* WORK TO COMPLETE:
Your task is to copy every line of the entries that holds the word "moved".

Stored records:

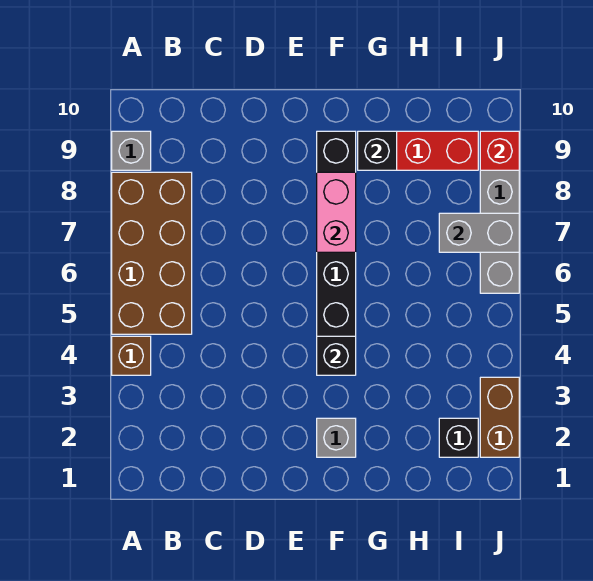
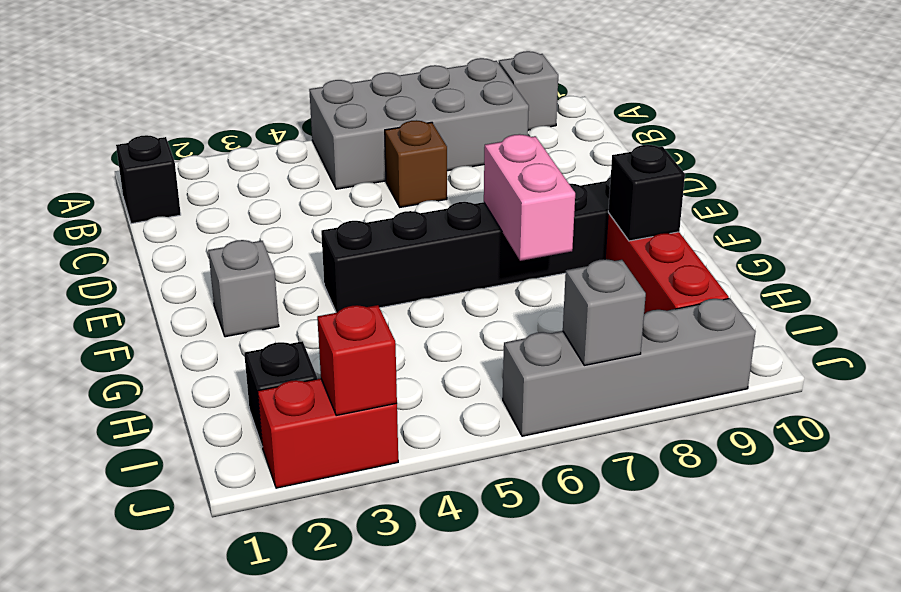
brown 1x1 brick [112,336,151,375] -> brown 1x1 brick moved to [385,120,447,207]
brown 2x4 brick [112,172,192,334] -> grey 2x4 brick [309,58,529,189]
black 1x1 brick [317,336,356,375] -> black 1x1 brick moved to [116,135,181,224]
pink 1x2 brick [317,172,356,252] -> pink 1x2 brick turned to [484,134,575,261]
grey 1x2 brick [439,213,519,252] -> grey 1x1 brick [563,259,646,365]
brown 1x2 brick [480,377,519,457] -> red 1x2 brick [258,378,398,488]
red 1x1 brick [480,131,519,170] -> red 1x1 brick moved to [317,305,397,415]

* EXERCISE ANSWER:
brown 1x1 brick [112,336,151,375] -> brown 1x1 brick moved to [385,120,447,207]
black 1x1 brick [317,336,356,375] -> black 1x1 brick moved to [116,135,181,224]
red 1x1 brick [480,131,519,170] -> red 1x1 brick moved to [317,305,397,415]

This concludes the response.